**Directions for this task**
All pictures are to be left out; every other part of the entries must be reproduced exactly.

□ □ □ □ □

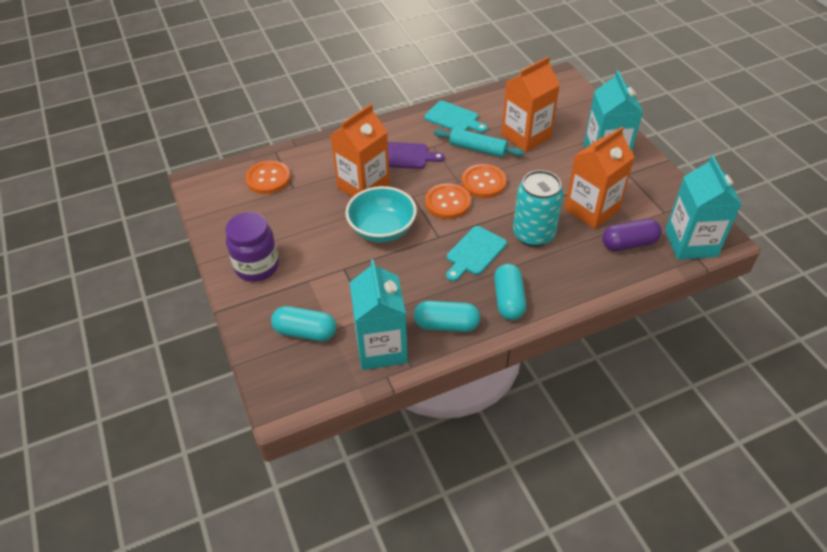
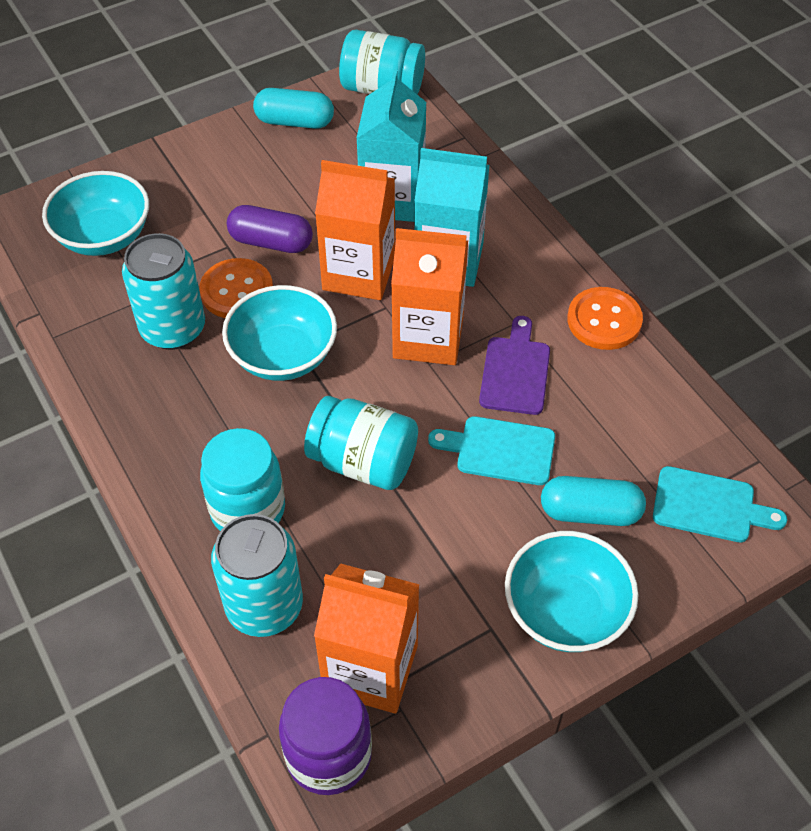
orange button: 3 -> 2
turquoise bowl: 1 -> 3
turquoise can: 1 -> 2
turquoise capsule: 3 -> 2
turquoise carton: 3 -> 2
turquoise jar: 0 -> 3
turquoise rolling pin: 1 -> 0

□ □ □ □ □

**Response**
orange button: 3 -> 2
turquoise bowl: 1 -> 3
turquoise can: 1 -> 2
turquoise capsule: 3 -> 2
turquoise carton: 3 -> 2
turquoise jar: 0 -> 3
turquoise rolling pin: 1 -> 0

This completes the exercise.